***** Dataset extract

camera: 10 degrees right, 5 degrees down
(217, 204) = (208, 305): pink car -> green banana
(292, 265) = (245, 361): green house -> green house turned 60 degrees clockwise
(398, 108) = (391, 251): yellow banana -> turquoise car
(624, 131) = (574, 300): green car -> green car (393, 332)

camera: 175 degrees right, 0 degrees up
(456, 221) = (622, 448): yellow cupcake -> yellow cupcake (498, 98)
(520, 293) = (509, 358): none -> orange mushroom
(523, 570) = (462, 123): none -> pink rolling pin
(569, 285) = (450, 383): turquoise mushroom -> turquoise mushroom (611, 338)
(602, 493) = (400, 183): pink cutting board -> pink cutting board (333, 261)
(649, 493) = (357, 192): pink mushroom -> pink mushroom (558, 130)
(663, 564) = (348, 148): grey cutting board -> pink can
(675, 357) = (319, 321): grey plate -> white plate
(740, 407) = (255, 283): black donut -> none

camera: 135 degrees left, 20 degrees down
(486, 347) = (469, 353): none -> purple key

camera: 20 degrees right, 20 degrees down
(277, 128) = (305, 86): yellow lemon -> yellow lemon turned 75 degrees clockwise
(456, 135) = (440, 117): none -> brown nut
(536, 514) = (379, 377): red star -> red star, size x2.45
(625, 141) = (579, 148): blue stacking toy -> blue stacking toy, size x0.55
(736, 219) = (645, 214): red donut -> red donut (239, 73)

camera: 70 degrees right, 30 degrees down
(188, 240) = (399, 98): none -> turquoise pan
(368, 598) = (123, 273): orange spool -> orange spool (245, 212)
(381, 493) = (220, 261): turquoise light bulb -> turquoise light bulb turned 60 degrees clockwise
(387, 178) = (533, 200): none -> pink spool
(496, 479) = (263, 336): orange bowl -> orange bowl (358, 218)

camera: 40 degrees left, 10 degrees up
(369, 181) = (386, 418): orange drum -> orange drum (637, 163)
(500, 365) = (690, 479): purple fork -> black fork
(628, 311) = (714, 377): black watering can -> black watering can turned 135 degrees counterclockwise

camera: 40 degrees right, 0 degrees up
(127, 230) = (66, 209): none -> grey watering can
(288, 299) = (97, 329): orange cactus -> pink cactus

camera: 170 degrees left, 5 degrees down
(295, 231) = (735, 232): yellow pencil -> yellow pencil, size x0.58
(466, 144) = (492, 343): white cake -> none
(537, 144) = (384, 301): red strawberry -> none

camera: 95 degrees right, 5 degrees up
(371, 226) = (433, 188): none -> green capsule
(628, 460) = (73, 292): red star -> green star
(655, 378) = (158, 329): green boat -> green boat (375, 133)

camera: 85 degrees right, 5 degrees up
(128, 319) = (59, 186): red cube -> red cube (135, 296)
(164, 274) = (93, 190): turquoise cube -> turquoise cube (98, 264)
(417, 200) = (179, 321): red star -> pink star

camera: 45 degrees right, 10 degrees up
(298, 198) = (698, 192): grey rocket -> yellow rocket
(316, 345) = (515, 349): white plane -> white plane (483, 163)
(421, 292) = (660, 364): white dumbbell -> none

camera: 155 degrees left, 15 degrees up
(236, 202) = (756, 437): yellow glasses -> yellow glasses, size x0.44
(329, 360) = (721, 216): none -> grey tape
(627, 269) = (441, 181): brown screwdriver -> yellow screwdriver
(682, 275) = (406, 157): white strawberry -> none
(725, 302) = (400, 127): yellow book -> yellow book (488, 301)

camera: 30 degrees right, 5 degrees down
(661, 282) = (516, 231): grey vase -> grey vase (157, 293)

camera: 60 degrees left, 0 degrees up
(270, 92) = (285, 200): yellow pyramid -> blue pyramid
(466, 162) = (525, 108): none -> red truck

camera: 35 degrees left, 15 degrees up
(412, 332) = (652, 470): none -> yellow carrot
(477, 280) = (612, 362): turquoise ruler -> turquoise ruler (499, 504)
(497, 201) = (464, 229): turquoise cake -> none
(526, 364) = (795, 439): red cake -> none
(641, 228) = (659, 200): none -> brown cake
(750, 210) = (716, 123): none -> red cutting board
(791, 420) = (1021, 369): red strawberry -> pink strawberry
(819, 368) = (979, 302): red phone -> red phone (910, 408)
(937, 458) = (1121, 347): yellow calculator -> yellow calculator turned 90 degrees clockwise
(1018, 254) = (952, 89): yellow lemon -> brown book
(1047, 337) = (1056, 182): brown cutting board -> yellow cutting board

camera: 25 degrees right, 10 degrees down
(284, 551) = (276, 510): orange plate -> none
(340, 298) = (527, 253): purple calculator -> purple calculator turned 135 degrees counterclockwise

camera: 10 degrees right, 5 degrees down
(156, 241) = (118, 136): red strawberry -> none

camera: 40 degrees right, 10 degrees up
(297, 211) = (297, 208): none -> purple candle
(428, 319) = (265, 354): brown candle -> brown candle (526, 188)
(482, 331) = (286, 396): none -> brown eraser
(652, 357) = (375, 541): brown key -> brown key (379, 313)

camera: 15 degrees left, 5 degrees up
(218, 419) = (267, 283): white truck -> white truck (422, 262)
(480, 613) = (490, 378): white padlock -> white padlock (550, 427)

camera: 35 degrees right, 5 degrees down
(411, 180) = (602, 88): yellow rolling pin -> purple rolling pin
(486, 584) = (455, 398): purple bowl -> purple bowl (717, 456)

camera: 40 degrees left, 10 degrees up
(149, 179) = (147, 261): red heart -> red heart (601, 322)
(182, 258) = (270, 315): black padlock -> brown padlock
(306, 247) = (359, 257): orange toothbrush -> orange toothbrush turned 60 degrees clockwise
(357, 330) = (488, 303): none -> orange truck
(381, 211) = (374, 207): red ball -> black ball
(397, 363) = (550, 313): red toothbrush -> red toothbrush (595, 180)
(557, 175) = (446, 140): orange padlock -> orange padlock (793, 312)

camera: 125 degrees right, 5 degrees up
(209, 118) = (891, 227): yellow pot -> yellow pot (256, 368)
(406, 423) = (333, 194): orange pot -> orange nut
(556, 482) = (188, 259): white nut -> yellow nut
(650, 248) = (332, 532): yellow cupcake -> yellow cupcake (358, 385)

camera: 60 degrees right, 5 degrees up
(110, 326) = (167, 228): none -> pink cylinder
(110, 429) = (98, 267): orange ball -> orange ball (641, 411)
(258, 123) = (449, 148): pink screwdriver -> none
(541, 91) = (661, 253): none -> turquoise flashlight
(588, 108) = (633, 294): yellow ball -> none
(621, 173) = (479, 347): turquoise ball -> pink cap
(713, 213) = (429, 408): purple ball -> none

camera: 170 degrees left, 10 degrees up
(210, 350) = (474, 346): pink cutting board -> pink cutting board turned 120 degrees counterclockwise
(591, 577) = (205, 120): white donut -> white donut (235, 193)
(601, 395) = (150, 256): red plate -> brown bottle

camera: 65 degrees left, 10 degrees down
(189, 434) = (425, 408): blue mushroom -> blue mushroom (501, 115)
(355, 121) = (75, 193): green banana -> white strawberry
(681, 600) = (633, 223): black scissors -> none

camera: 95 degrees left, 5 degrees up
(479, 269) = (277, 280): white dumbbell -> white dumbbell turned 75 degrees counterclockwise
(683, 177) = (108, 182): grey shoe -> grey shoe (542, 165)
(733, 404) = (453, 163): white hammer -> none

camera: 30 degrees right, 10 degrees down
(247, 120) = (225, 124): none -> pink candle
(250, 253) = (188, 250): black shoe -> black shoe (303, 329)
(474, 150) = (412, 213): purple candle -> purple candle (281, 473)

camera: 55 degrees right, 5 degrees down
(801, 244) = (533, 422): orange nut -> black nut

**********

Reproduce exactly, please, only the lines from the start of the data above to the line that contains "camera: 70 degrees right, 30 degrees down", with both ends kept.

Task result –
camera: 10 degrees right, 5 degrees down
(217, 204) = (208, 305): pink car -> green banana
(292, 265) = (245, 361): green house -> green house turned 60 degrees clockwise
(398, 108) = (391, 251): yellow banana -> turquoise car
(624, 131) = (574, 300): green car -> green car (393, 332)

camera: 175 degrees right, 0 degrees up
(456, 221) = (622, 448): yellow cupcake -> yellow cupcake (498, 98)
(520, 293) = (509, 358): none -> orange mushroom
(523, 570) = (462, 123): none -> pink rolling pin
(569, 285) = (450, 383): turquoise mushroom -> turquoise mushroom (611, 338)
(602, 493) = (400, 183): pink cutting board -> pink cutting board (333, 261)
(649, 493) = (357, 192): pink mushroom -> pink mushroom (558, 130)
(663, 564) = (348, 148): grey cutting board -> pink can
(675, 357) = (319, 321): grey plate -> white plate
(740, 407) = (255, 283): black donut -> none

camera: 135 degrees left, 20 degrees down
(486, 347) = (469, 353): none -> purple key

camera: 20 degrees right, 20 degrees down
(277, 128) = (305, 86): yellow lemon -> yellow lemon turned 75 degrees clockwise
(456, 135) = (440, 117): none -> brown nut
(536, 514) = (379, 377): red star -> red star, size x2.45
(625, 141) = (579, 148): blue stacking toy -> blue stacking toy, size x0.55
(736, 219) = (645, 214): red donut -> red donut (239, 73)

camera: 70 degrees right, 30 degrees down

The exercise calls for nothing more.